Data extract |

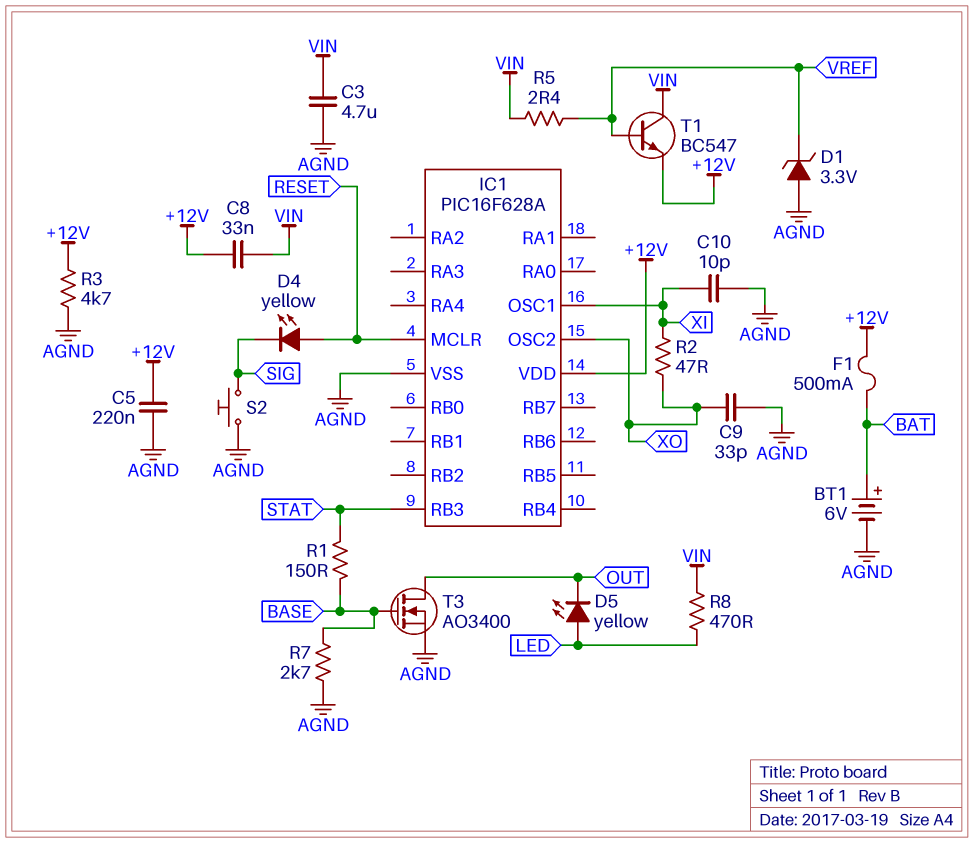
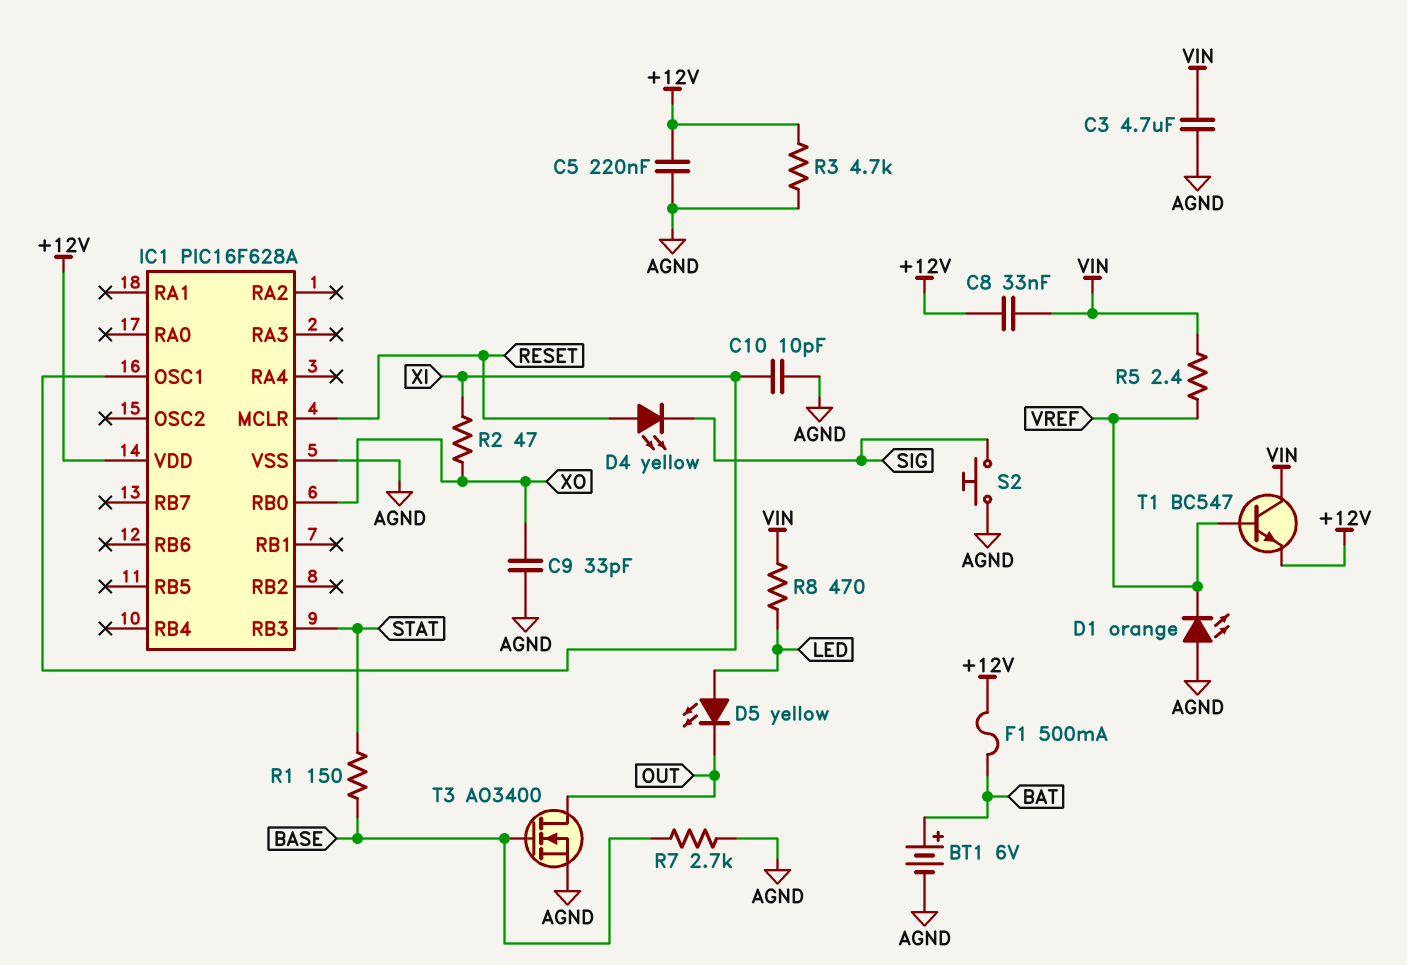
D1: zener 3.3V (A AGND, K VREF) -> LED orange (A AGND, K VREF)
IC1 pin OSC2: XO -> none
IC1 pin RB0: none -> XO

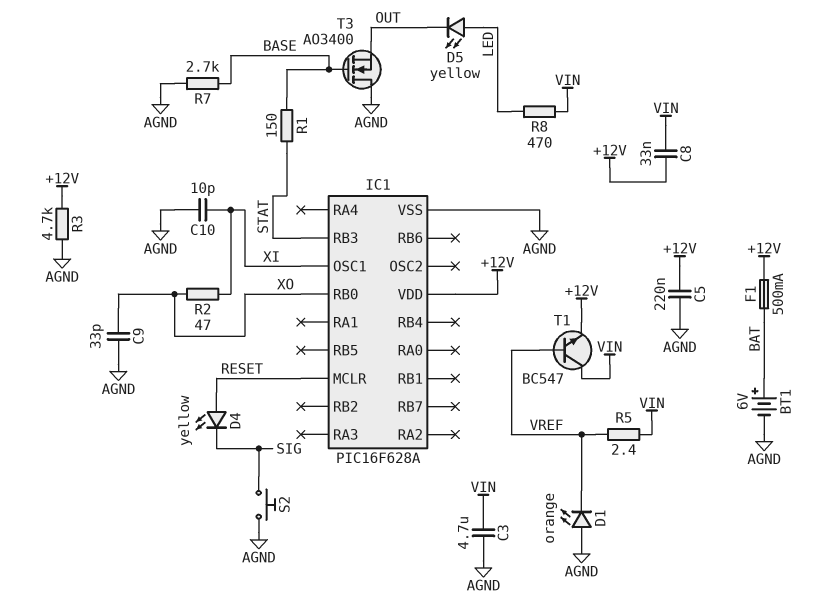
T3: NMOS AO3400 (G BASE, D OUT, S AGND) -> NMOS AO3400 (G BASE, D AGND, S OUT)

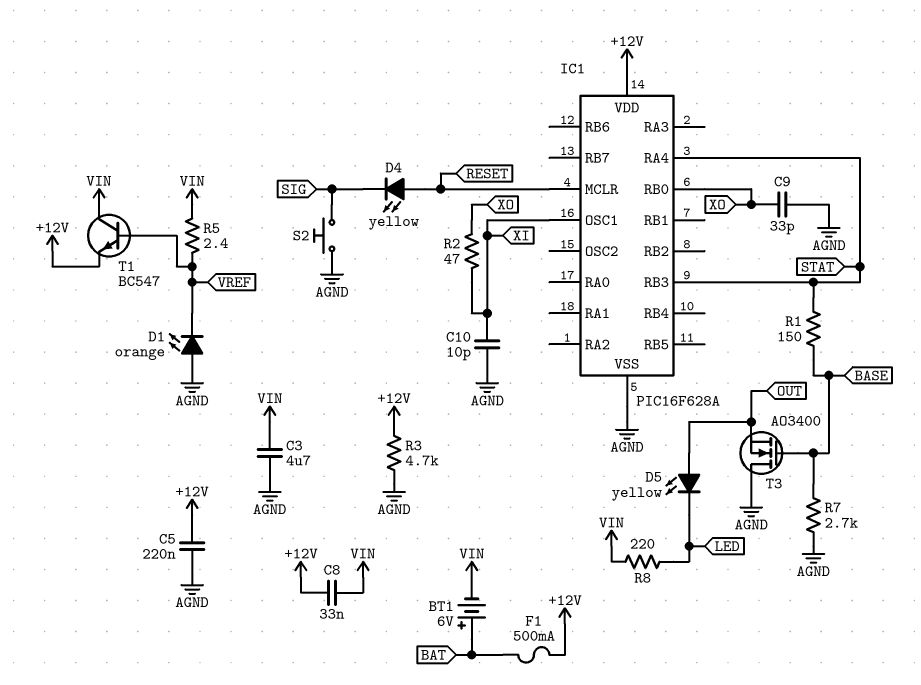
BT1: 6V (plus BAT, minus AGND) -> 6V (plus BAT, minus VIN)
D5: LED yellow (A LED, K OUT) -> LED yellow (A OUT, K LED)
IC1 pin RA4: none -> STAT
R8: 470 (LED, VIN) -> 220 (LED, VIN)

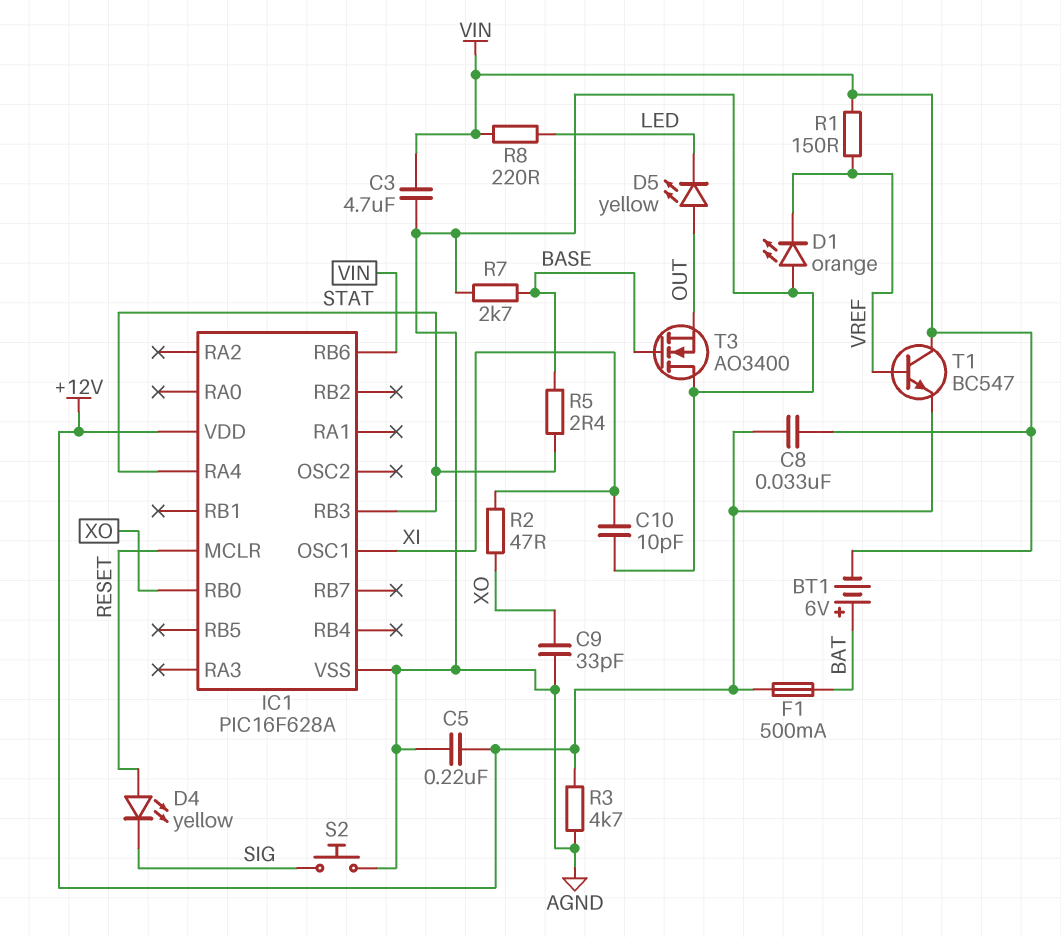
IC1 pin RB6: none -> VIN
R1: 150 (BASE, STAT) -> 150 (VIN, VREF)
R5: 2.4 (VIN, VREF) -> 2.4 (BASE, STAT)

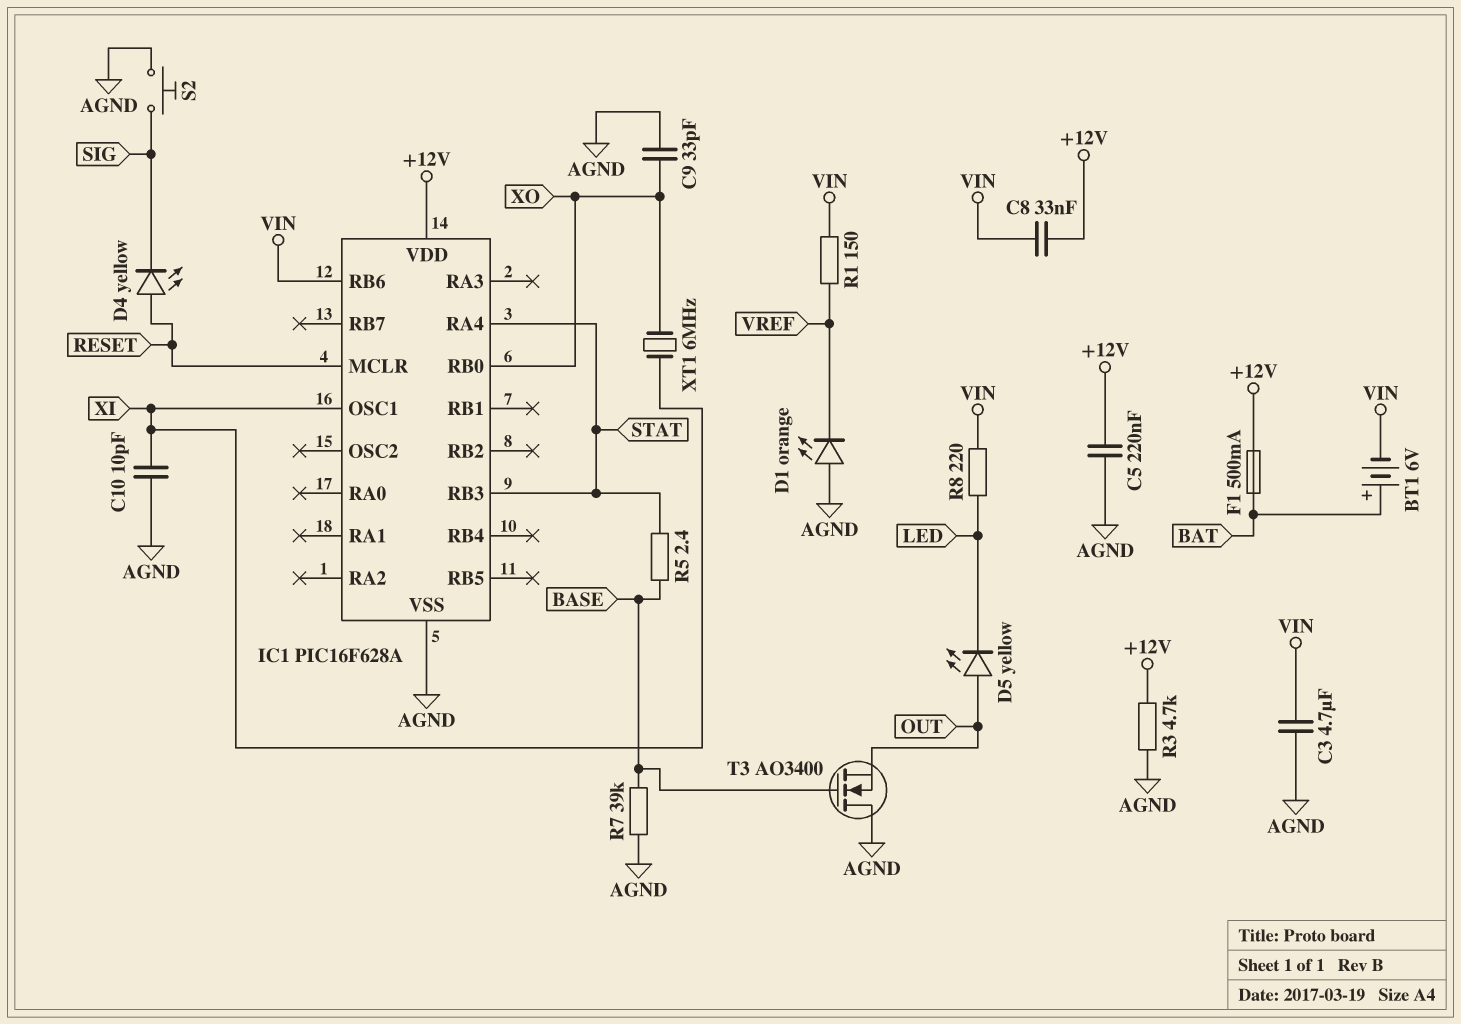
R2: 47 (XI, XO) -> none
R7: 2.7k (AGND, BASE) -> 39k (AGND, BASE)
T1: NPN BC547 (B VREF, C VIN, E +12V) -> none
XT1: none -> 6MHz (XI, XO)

Problem requirements | Restate each line of the records exactly; pictures do not belong in the copy.

Solution |
D1: zener 3.3V (A AGND, K VREF) -> LED orange (A AGND, K VREF)
IC1 pin OSC2: XO -> none
IC1 pin RB0: none -> XO

T3: NMOS AO3400 (G BASE, D OUT, S AGND) -> NMOS AO3400 (G BASE, D AGND, S OUT)

BT1: 6V (plus BAT, minus AGND) -> 6V (plus BAT, minus VIN)
D5: LED yellow (A LED, K OUT) -> LED yellow (A OUT, K LED)
IC1 pin RA4: none -> STAT
R8: 470 (LED, VIN) -> 220 (LED, VIN)

IC1 pin RB6: none -> VIN
R1: 150 (BASE, STAT) -> 150 (VIN, VREF)
R5: 2.4 (VIN, VREF) -> 2.4 (BASE, STAT)

R2: 47 (XI, XO) -> none
R7: 2.7k (AGND, BASE) -> 39k (AGND, BASE)
T1: NPN BC547 (B VREF, C VIN, E +12V) -> none
XT1: none -> 6MHz (XI, XO)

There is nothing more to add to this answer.